_RECORDS SUPPLIED_.
+++++

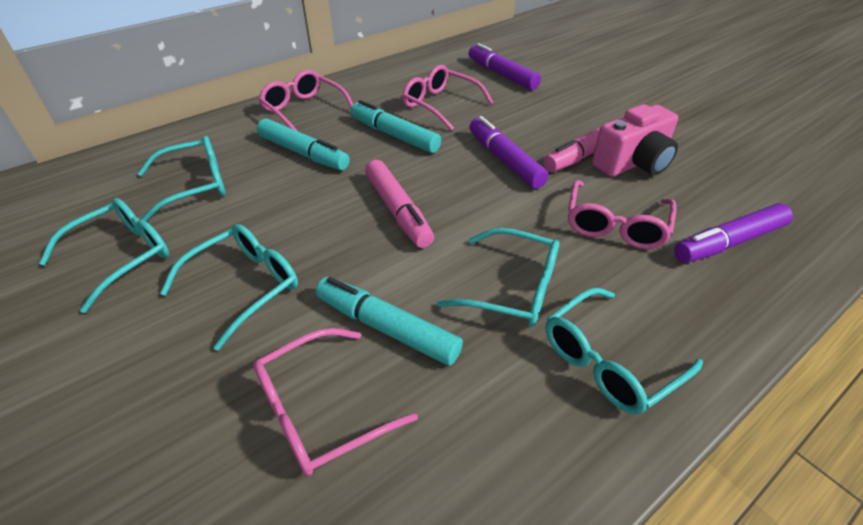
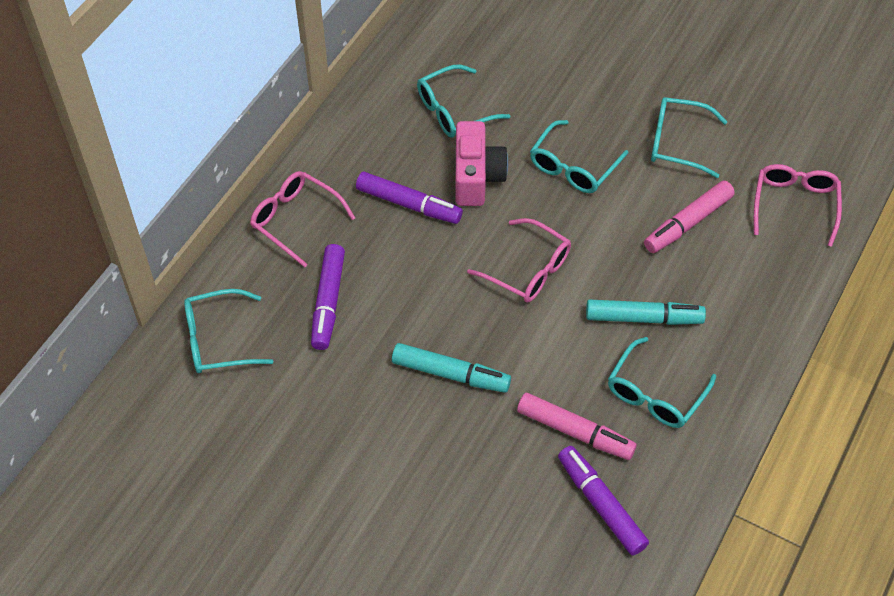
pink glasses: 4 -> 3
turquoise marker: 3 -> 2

+++++

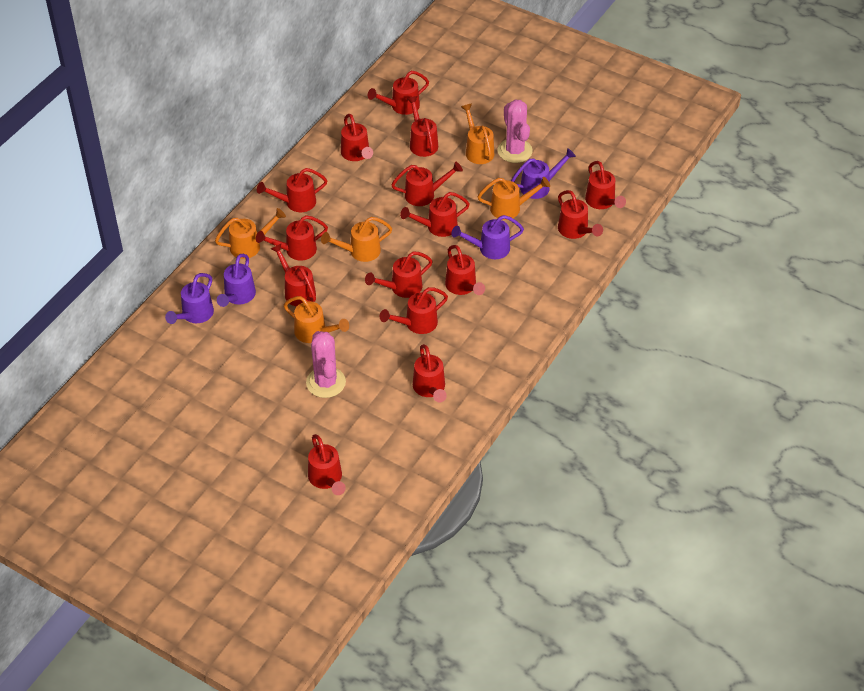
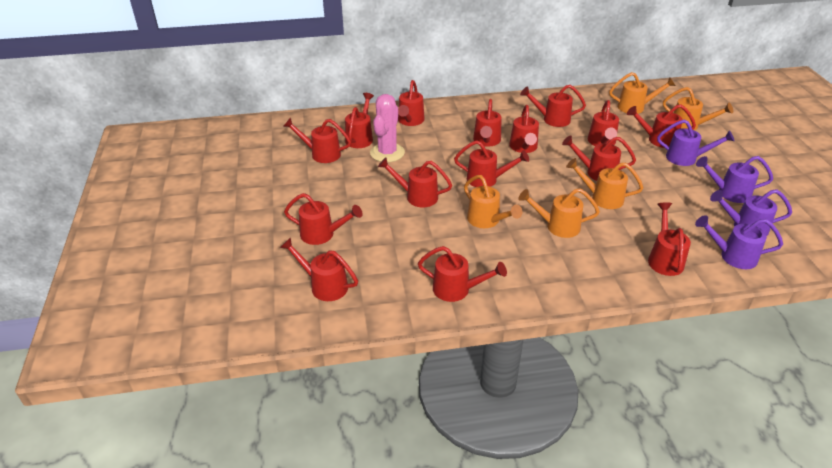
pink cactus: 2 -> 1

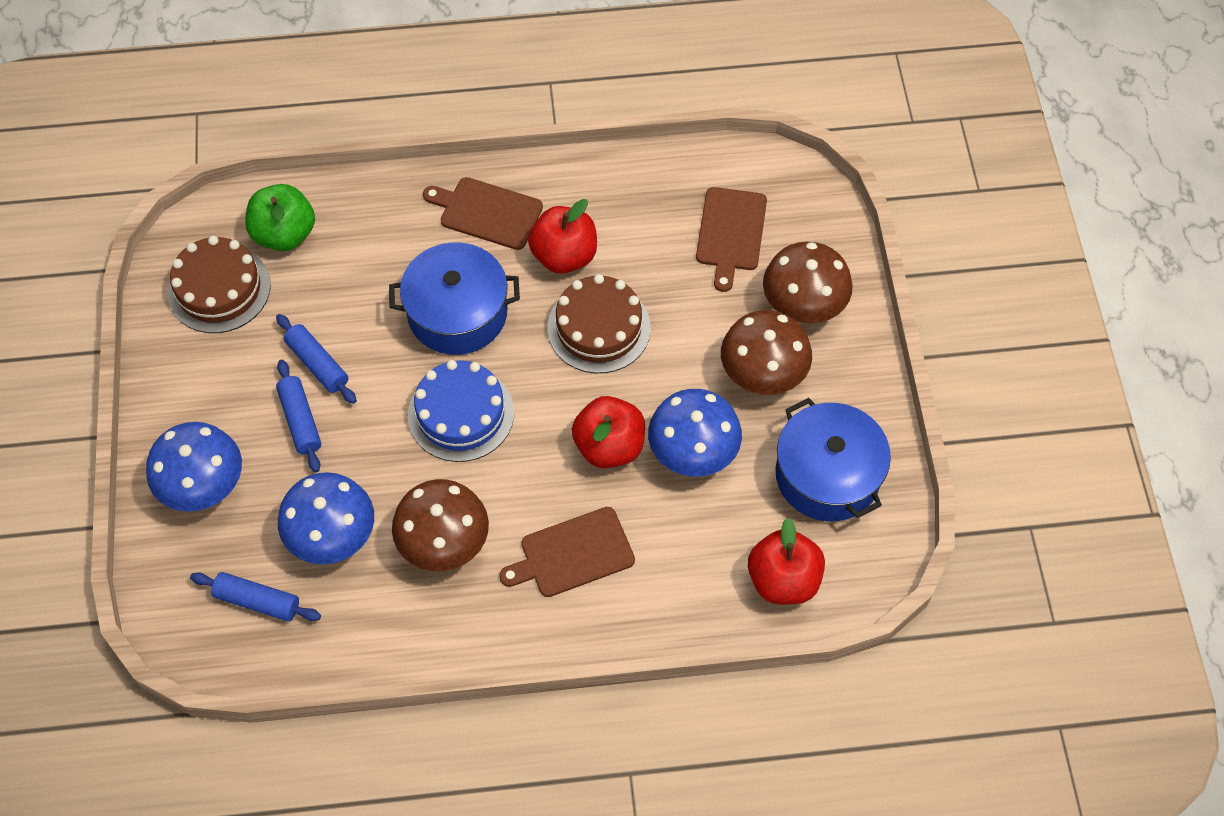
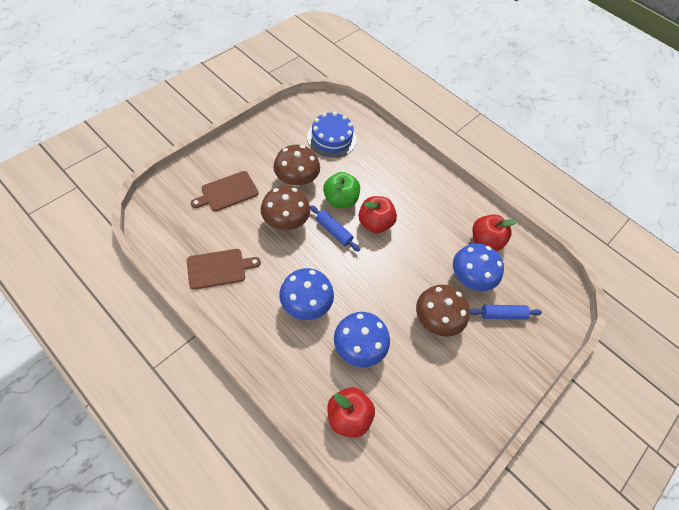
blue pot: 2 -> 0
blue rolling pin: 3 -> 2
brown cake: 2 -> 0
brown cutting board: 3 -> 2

+++++

_WHAT IS REQUIRED_. From the listing above, return the lines starting at the one with "blue pot: 2 -> 0" and ending at the one with "brown cutting board: 3 -> 2", both kept, exactly as they appear and nothing more.

_SOLUTION_.
blue pot: 2 -> 0
blue rolling pin: 3 -> 2
brown cake: 2 -> 0
brown cutting board: 3 -> 2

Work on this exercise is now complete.